## THE DATA
§

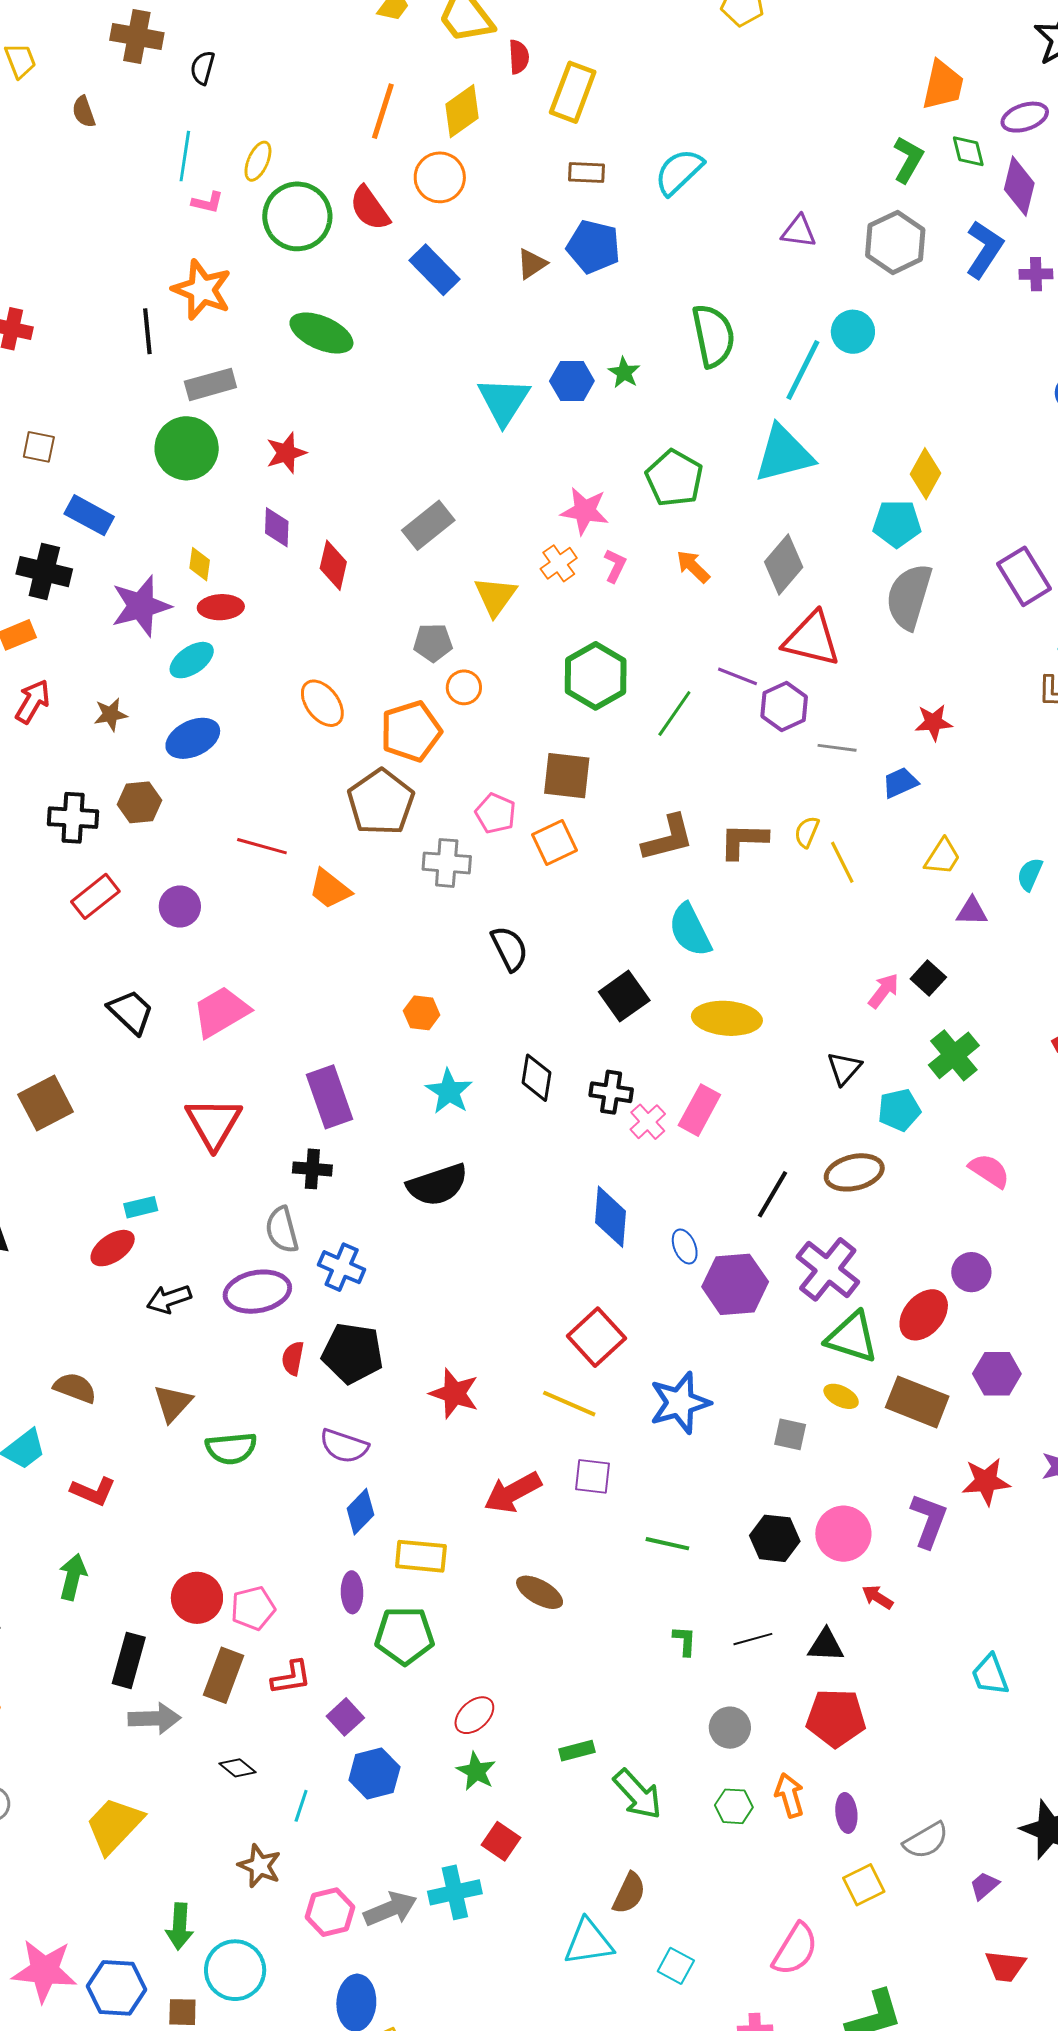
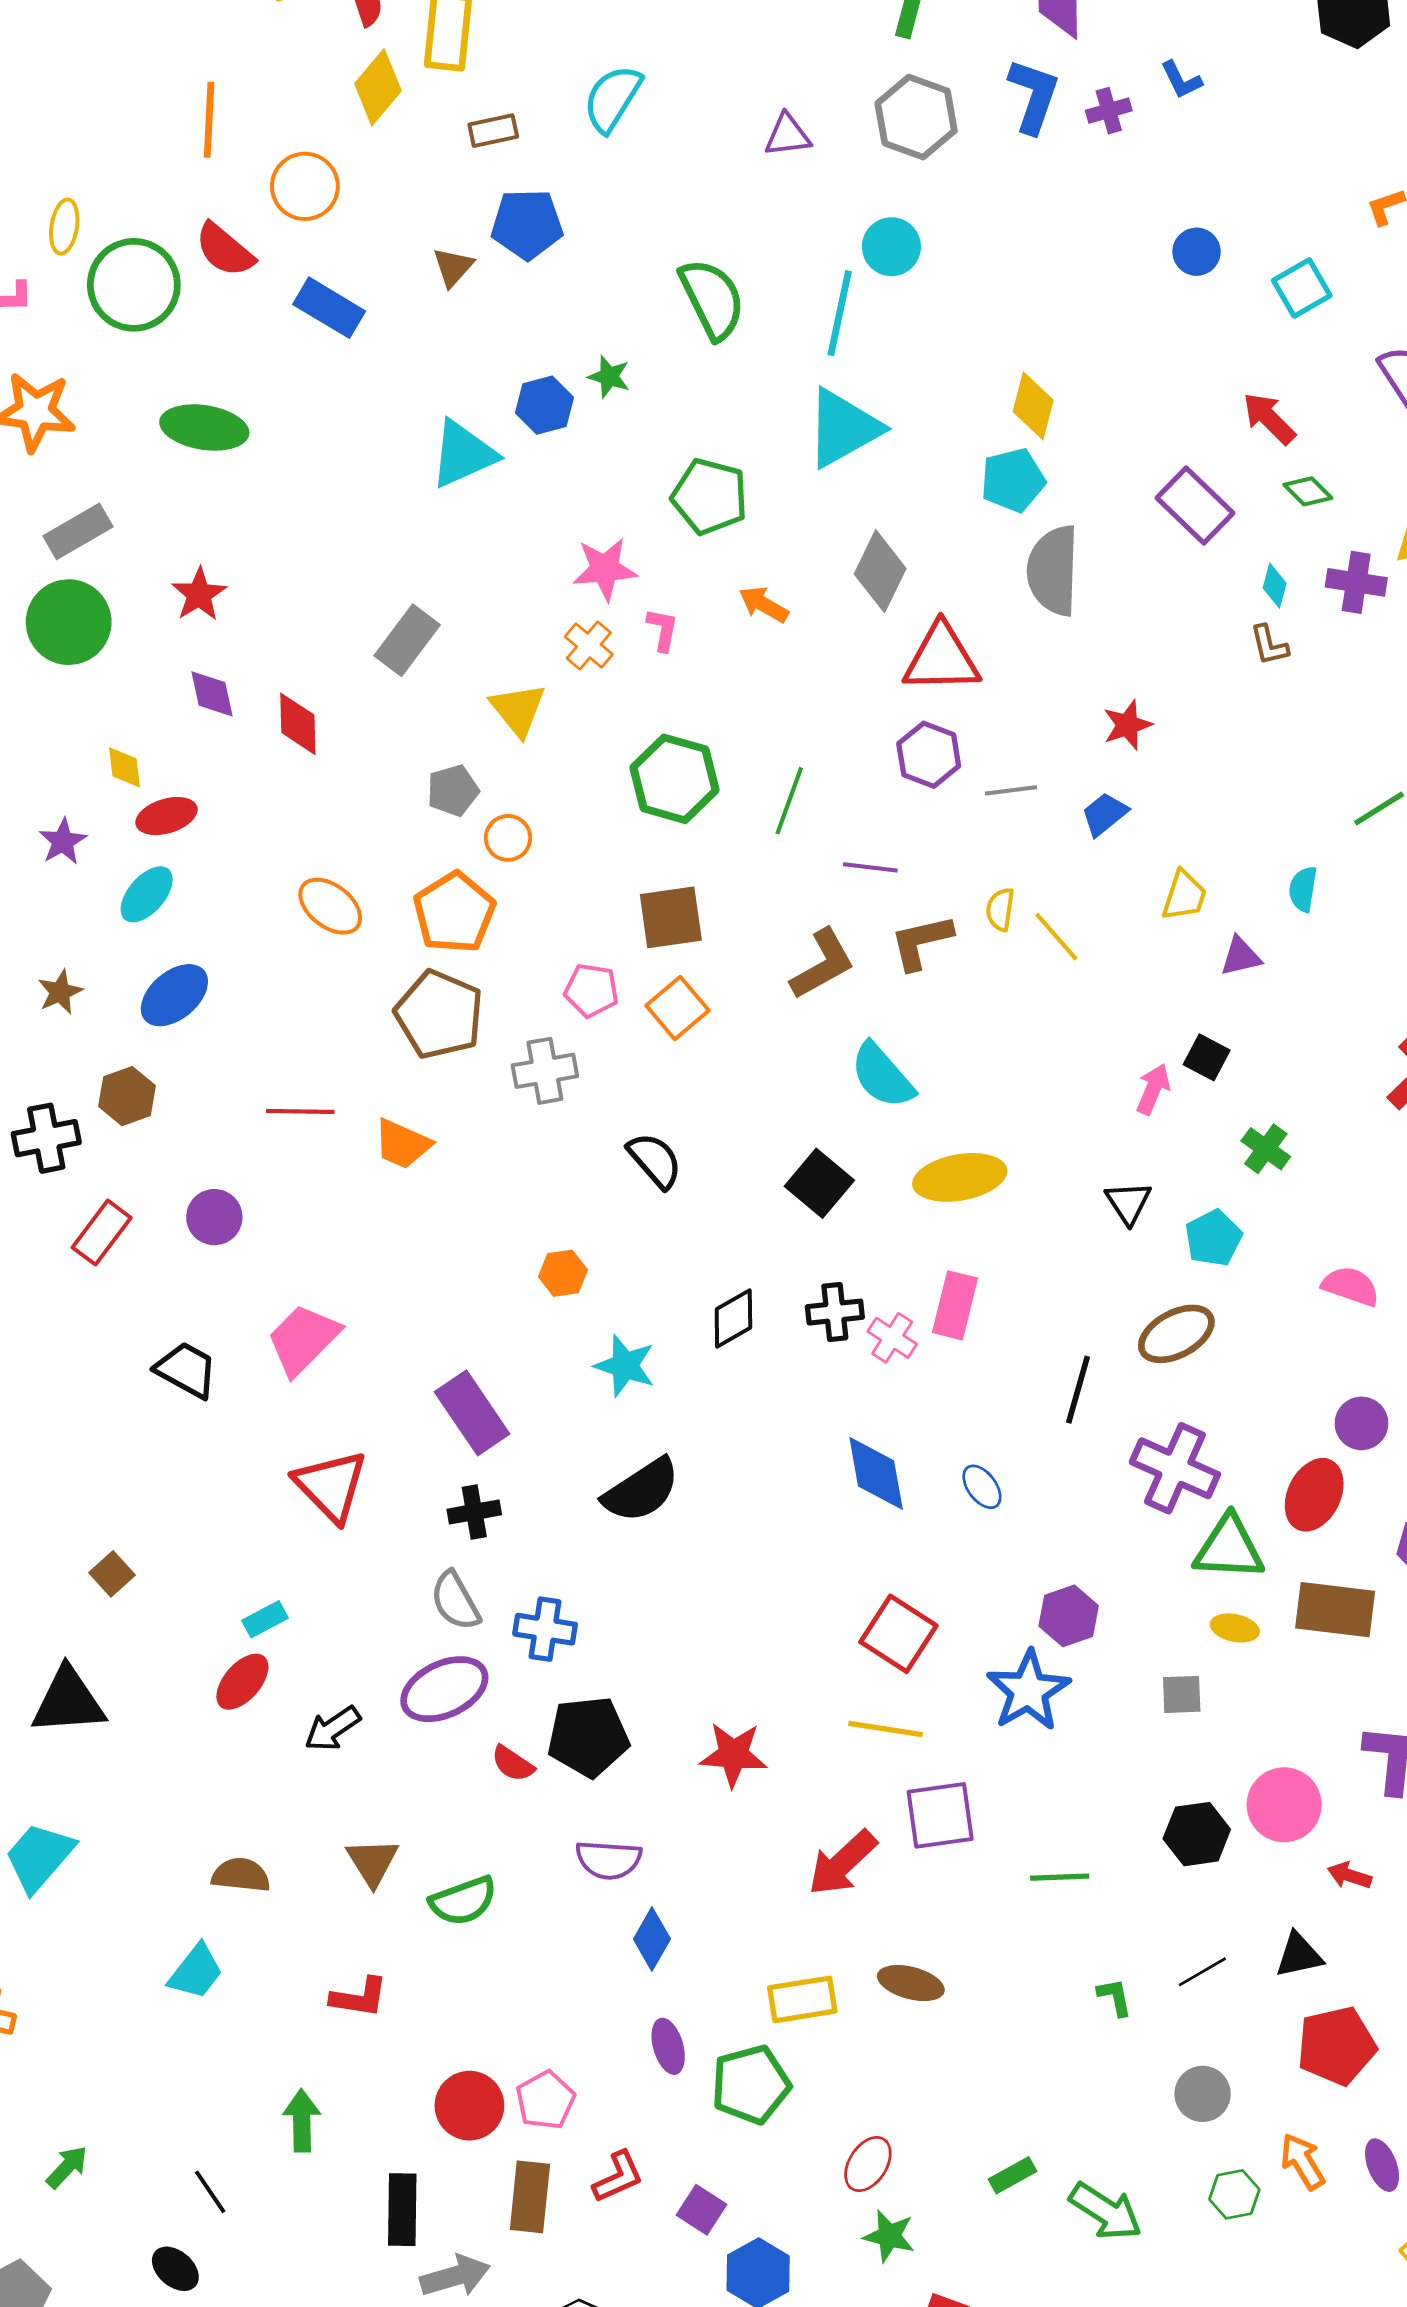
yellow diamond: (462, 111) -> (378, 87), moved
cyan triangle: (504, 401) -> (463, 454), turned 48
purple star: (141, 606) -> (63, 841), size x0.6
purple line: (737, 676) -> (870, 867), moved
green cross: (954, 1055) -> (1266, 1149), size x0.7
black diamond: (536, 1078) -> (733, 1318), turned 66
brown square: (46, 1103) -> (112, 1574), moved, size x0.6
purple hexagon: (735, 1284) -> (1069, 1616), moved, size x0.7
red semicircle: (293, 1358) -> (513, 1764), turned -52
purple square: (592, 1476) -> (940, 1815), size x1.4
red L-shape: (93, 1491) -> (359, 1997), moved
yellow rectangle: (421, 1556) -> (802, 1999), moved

§

Look above for the line containing "red semicircle: (293, 1358)"; reproduce it and every line after it through the end of the material, exactly, and nothing else.

red semicircle: (293, 1358) -> (513, 1764), turned -52
purple square: (592, 1476) -> (940, 1815), size x1.4
red L-shape: (93, 1491) -> (359, 1997), moved
yellow rectangle: (421, 1556) -> (802, 1999), moved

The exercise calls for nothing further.